[TASK DESCRIPTION] Select all lines holding the word "fish" from the entries that follow.

Stored data:
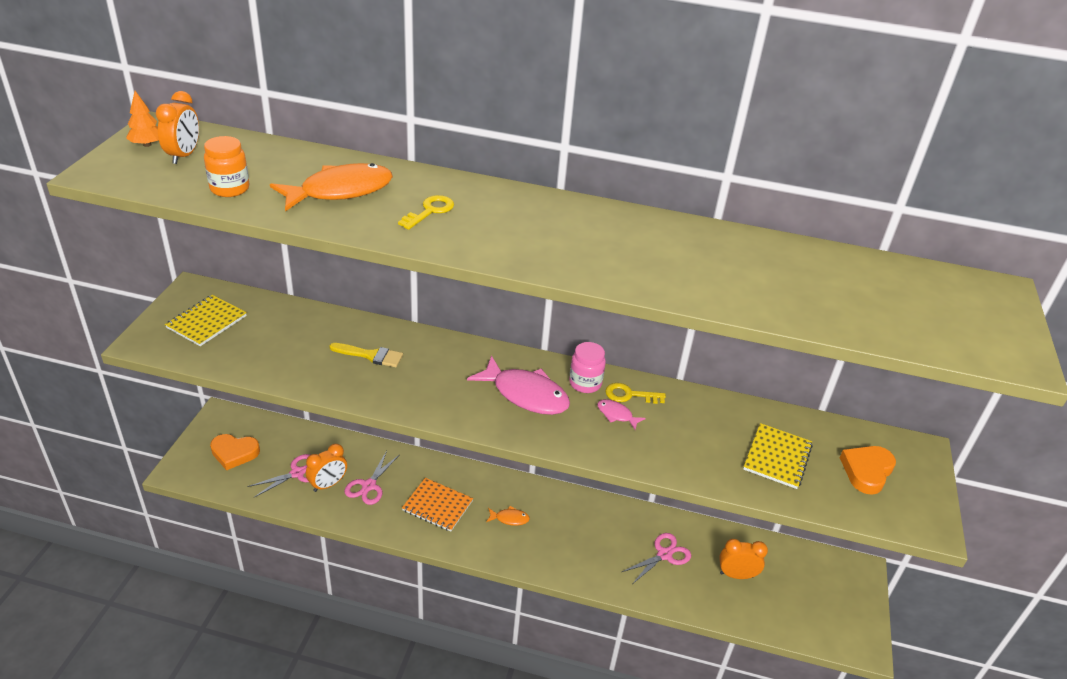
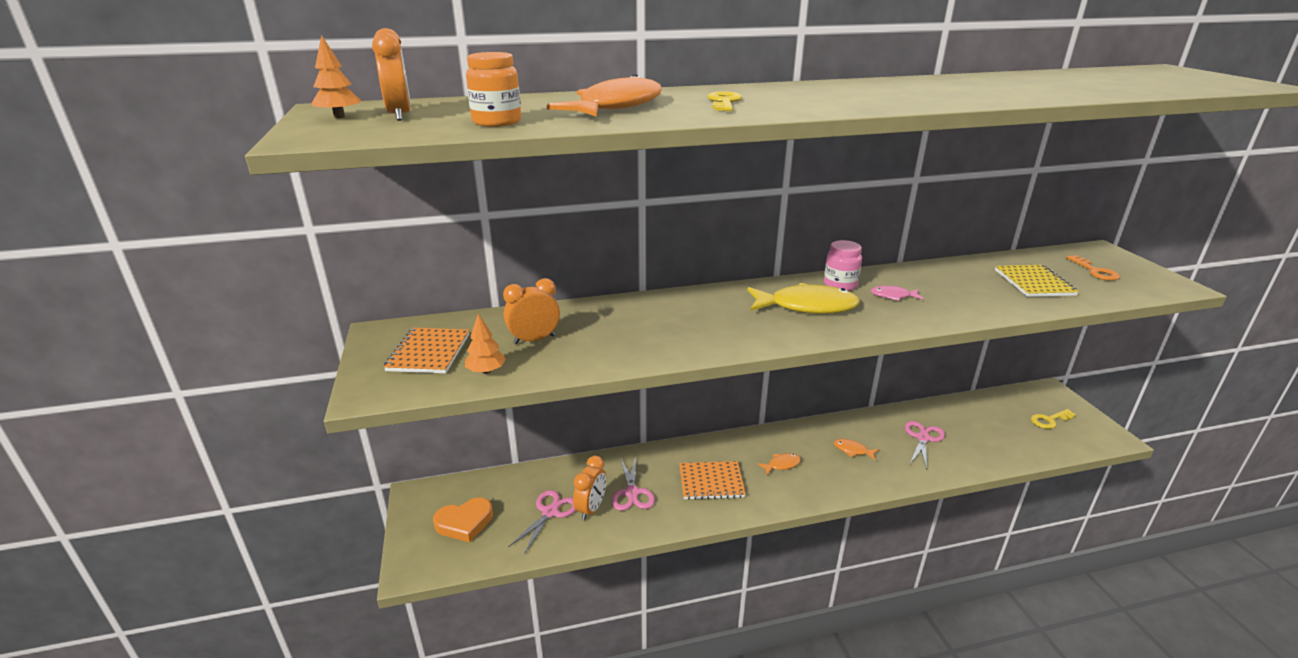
camera: 25 degrees left, 10 degrees down
(206, 322) = (429, 352): yellow notebook -> orange notebook
(227, 355) = (486, 371): none -> orange tree
(371, 355) = (636, 324): yellow brush -> none
(525, 394) = (807, 306): pink fish -> yellow fish
(585, 535) = (852, 450): none -> orange fish
(629, 395) = (882, 281): yellow key -> yellow key (1049, 420)
(736, 575) = (985, 429): orange clock -> orange clock (534, 340)
(866, 471) = (1095, 271): orange heart -> orange key

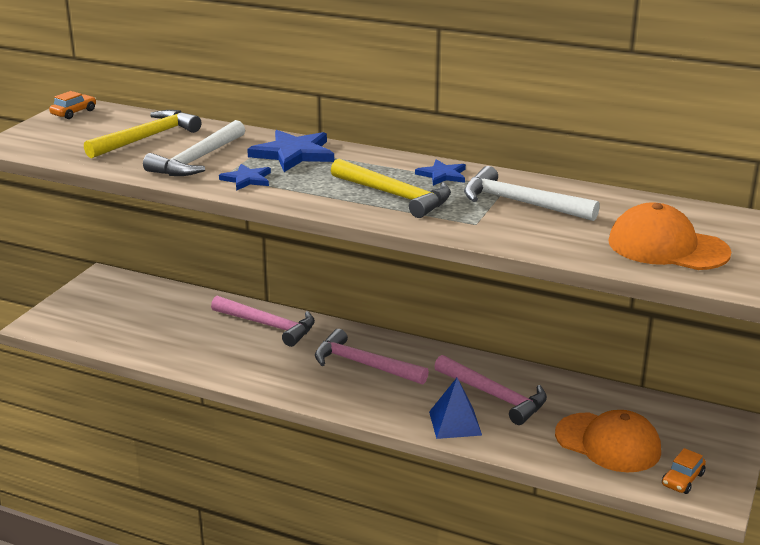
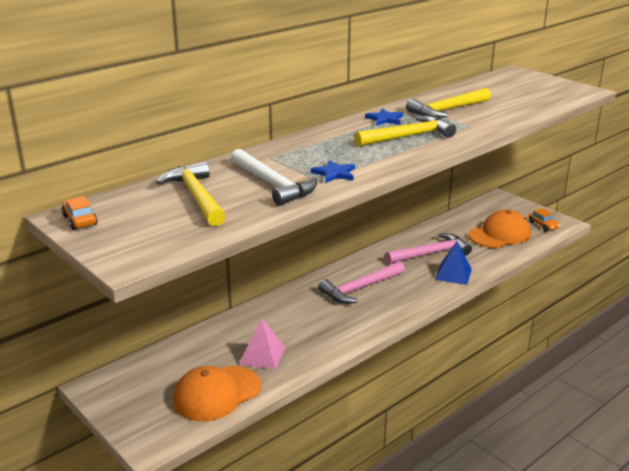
camera: 65 degrees left, 0 degrees up
(193, 340) = (262, 355): none -> pink pyramid
(268, 326) = (271, 315): pink hammer -> none
(293, 154) = (299, 152): blue star -> none
(520, 203) = (447, 110): white hammer -> yellow hammer
(667, 247) = (531, 94): orange cap -> orange cap (217, 393)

[RESULT BELOW]
(525, 394) = (807, 306): pink fish -> yellow fish
(585, 535) = (852, 450): none -> orange fish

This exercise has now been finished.